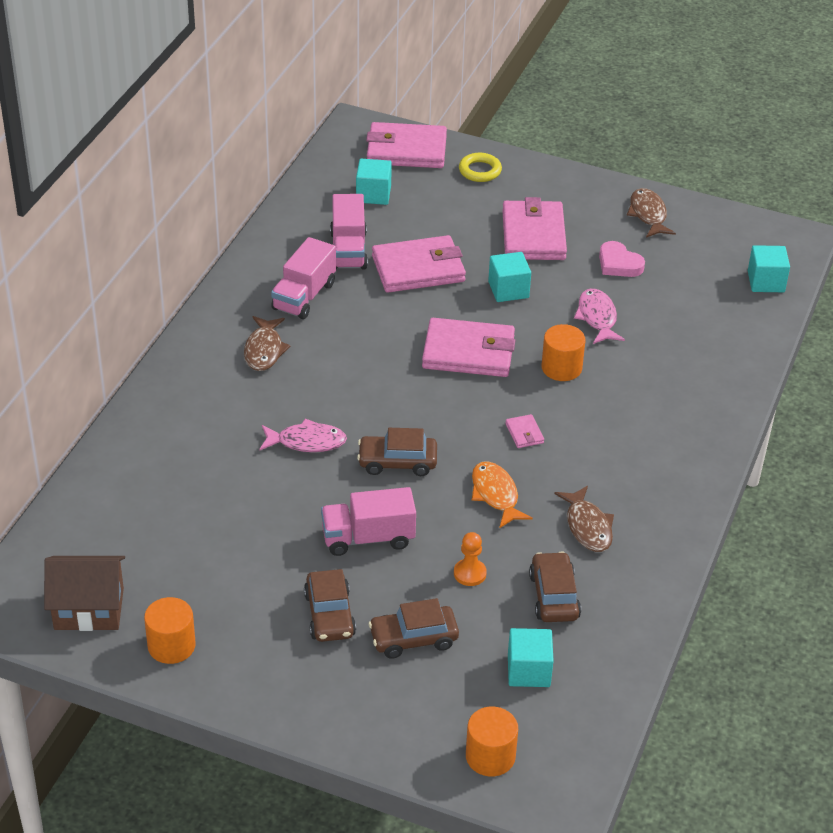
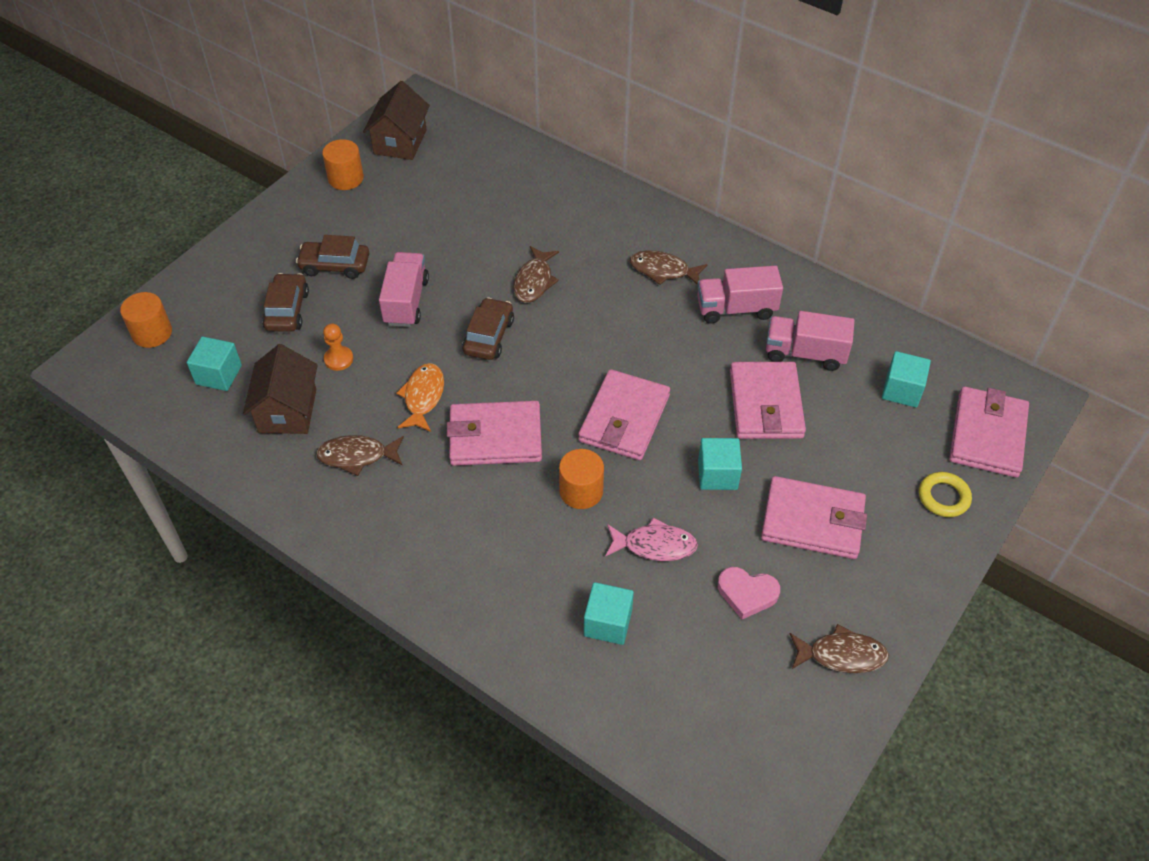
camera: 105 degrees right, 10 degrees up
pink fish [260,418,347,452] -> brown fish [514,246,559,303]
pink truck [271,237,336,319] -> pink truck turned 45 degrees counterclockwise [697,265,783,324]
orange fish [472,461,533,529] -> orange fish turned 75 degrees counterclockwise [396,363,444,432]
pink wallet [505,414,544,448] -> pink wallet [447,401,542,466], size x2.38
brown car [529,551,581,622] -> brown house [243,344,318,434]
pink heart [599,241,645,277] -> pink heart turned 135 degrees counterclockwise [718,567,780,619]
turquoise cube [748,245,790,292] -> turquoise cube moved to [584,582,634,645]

• • • • • • •

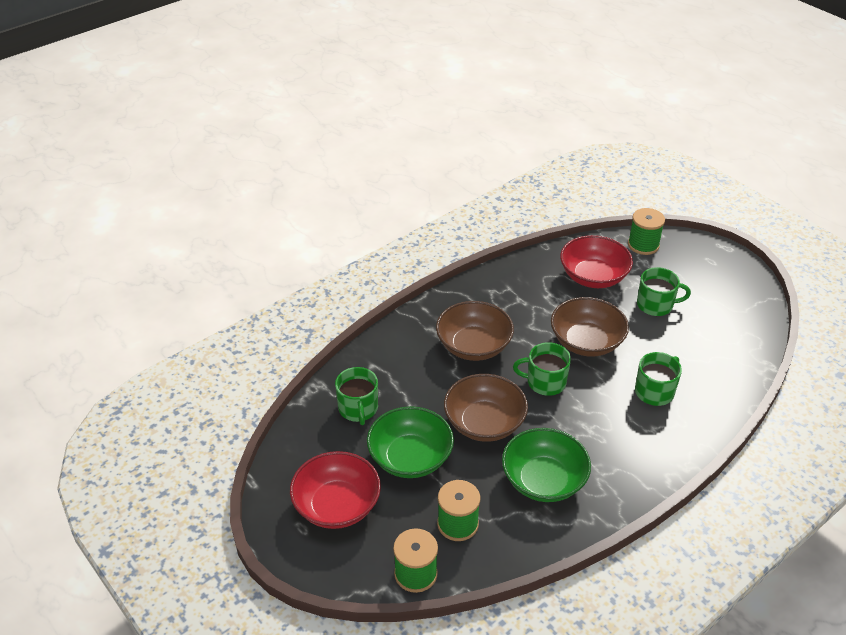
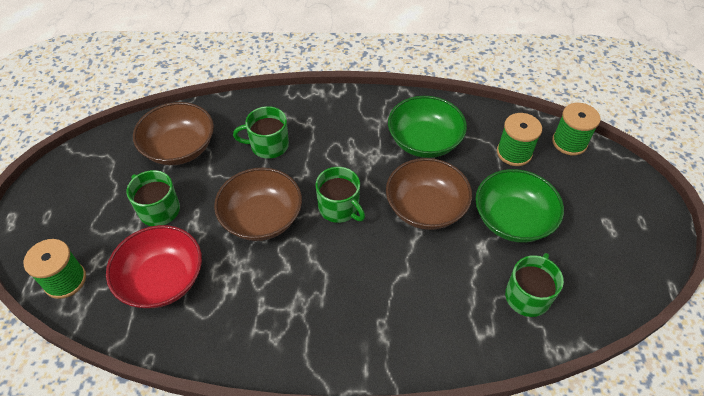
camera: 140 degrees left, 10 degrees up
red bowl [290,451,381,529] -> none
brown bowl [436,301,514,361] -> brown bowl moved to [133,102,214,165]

• • • • • • •

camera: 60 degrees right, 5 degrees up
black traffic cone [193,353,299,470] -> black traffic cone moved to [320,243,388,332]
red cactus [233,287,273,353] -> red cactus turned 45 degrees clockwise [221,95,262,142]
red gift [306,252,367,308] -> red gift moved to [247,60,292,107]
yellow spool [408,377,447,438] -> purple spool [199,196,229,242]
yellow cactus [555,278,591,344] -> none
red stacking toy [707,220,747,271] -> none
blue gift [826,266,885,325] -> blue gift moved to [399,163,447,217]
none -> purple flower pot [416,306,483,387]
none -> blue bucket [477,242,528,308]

• • • • • • •

Return a copy of each line in the entries that contains "none".

red bowl [290,451,381,529] -> none
yellow cactus [555,278,591,344] -> none
red stacking toy [707,220,747,271] -> none
none -> purple flower pot [416,306,483,387]
none -> blue bucket [477,242,528,308]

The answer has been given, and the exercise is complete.